***** Data under study *****

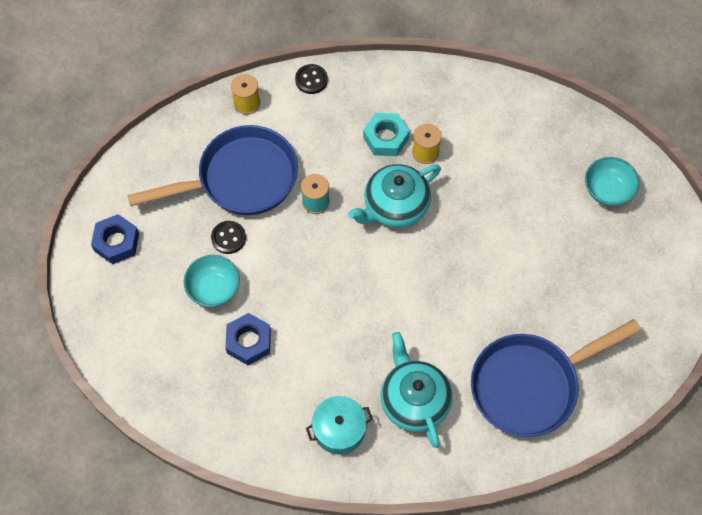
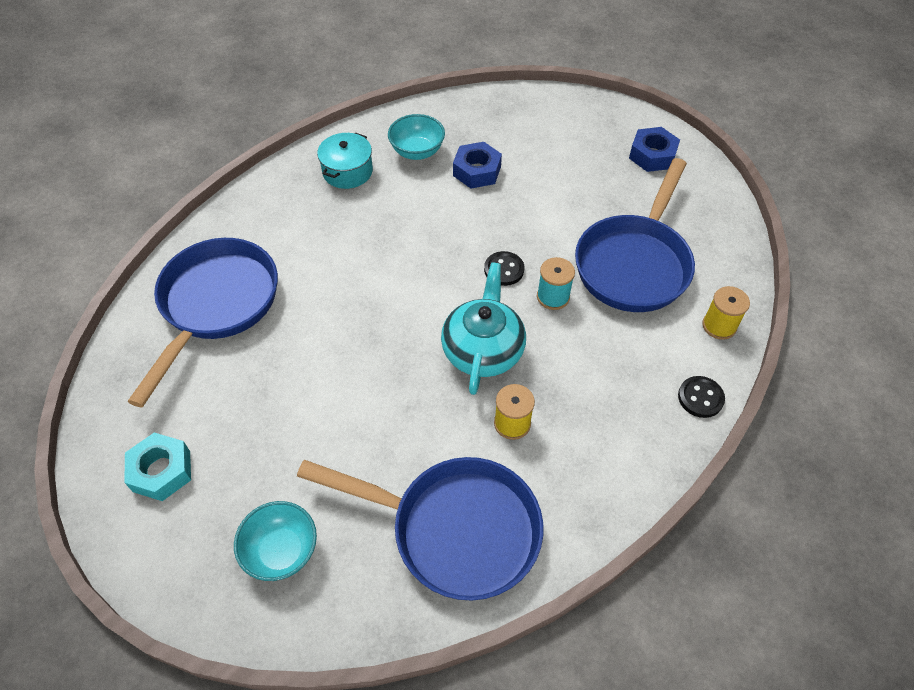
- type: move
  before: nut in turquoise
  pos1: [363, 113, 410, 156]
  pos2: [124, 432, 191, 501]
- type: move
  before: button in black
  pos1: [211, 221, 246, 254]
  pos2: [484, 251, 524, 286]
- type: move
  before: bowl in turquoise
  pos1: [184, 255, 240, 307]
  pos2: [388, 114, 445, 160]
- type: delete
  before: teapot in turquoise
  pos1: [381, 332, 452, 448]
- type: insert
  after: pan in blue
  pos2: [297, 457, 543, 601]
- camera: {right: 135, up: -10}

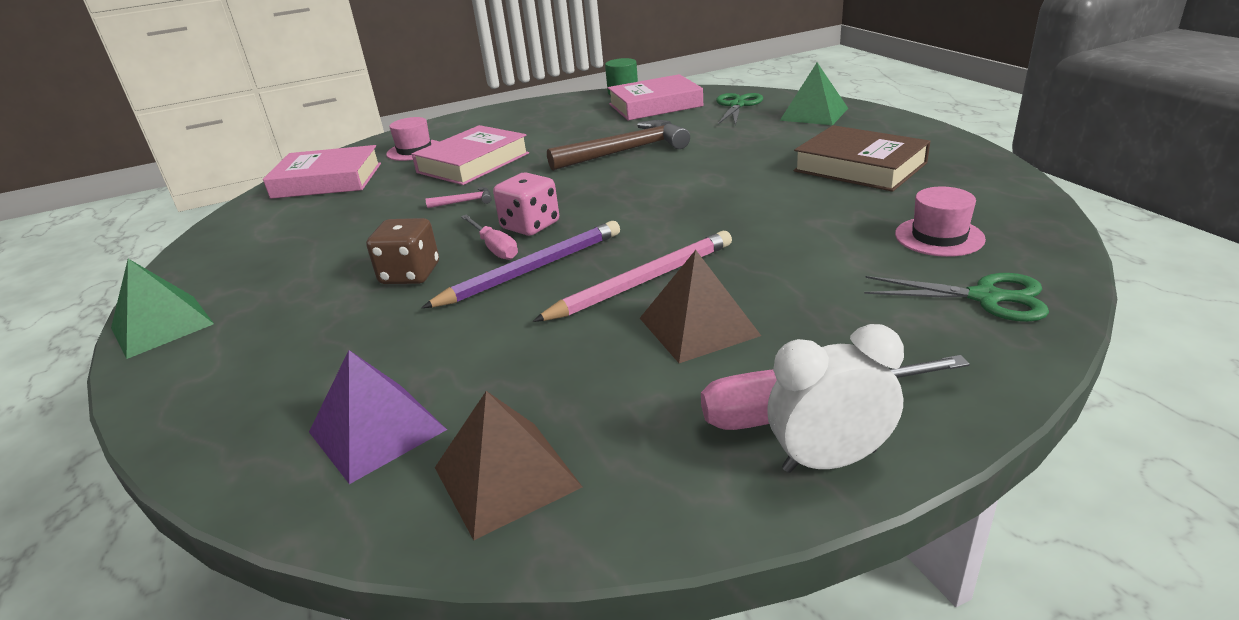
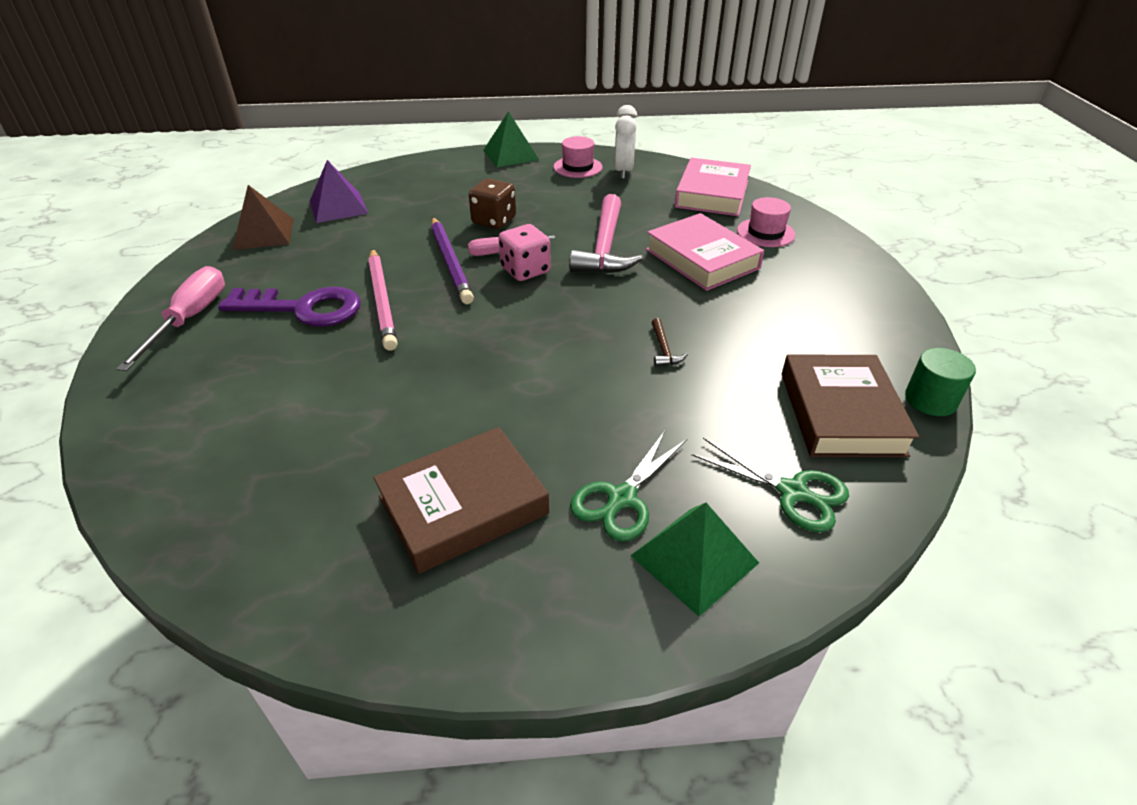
- type: recolor
  before: book in pink
  after: book in brown
  pos1: [608, 74, 704, 121]
  pos2: [782, 355, 919, 457]
- type: resize
  before: hammer in brown
  pos1: [547, 120, 690, 171]
  pos2: [651, 318, 688, 367]
  scale: 0.42
- type: move
  before: hat in pink
  pos1: [895, 186, 986, 257]
  pos2: [553, 136, 602, 178]
- type: resize
  before: hammer in pink
  pos1: [426, 187, 492, 208]
  pos2: [569, 194, 643, 273]
  scale: 2.38
- type: replace
  before: pyramid in brown
  after: key in purple
  pos1: [640, 250, 761, 363]
  pos2: [218, 287, 361, 327]
- type: move
  before: scissors in green
  pos1: [864, 273, 1049, 322]
  pos2: [570, 431, 687, 542]
- type: move
  before: clock in white
  pos1: [767, 324, 904, 473]
  pos2: [614, 105, 637, 179]
- camera: {right: 105, up: 10}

*****

_Work task_
In the preceding material, find each line holding the word "turquoise" and copy it out.

_Solution_
  before: nut in turquoise
  before: bowl in turquoise
  before: teapot in turquoise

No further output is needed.